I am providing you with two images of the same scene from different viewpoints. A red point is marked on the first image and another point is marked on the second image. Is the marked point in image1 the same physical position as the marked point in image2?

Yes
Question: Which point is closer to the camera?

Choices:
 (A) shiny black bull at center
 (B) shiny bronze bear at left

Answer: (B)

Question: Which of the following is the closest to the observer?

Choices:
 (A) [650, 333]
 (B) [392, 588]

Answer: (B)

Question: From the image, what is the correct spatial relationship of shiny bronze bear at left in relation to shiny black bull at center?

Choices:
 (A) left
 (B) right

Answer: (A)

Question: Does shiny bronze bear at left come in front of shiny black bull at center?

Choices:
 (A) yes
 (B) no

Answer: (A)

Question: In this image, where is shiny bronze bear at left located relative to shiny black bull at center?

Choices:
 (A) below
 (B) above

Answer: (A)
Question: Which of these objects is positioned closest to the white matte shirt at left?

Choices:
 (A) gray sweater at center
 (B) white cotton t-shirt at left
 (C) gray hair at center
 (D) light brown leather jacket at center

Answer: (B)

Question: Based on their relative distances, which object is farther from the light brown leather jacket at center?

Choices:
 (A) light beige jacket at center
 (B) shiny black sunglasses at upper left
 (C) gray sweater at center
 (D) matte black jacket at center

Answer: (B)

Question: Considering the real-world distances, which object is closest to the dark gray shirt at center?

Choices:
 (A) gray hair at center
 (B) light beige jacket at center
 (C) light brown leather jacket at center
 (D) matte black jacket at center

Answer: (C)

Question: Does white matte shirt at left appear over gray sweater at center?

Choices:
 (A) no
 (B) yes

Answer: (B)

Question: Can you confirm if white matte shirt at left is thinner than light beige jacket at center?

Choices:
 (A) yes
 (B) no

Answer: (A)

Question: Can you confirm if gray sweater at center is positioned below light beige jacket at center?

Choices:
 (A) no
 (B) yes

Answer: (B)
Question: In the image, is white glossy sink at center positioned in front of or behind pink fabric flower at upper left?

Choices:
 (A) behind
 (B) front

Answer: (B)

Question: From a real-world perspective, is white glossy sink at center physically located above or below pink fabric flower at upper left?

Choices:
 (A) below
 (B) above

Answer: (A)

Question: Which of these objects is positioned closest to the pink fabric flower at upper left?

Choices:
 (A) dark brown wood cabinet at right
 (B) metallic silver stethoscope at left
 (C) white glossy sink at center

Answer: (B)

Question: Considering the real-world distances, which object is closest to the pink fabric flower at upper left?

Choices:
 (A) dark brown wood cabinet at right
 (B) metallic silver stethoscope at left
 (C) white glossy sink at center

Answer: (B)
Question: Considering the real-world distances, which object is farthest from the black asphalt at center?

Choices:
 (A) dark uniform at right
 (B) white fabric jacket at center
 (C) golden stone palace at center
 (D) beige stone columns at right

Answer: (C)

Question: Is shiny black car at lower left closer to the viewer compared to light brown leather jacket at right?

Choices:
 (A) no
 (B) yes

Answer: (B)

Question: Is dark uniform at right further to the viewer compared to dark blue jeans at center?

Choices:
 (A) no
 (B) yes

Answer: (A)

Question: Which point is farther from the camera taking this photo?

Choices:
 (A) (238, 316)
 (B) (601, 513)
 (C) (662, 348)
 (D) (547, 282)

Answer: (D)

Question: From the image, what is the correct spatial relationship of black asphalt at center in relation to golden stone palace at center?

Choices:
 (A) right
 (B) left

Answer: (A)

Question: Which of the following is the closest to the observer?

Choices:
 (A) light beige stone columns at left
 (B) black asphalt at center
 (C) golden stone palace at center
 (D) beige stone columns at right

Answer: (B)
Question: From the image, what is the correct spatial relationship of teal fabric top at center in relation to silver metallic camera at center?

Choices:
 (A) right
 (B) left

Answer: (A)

What you need to do | From the rows above, copy each line that contains the string "pink". Only matches with the same capitalization count.

Output for this task |
Question: In the image, is white glossy sink at center positioned in front of or behind pink fabric flower at upper left?
Question: From a real-world perspective, is white glossy sink at center physically located above or below pink fabric flower at upper left?
Question: Which of these objects is positioned closest to the pink fabric flower at upper left?
Question: Considering the real-world distances, which object is closest to the pink fabric flower at upper left?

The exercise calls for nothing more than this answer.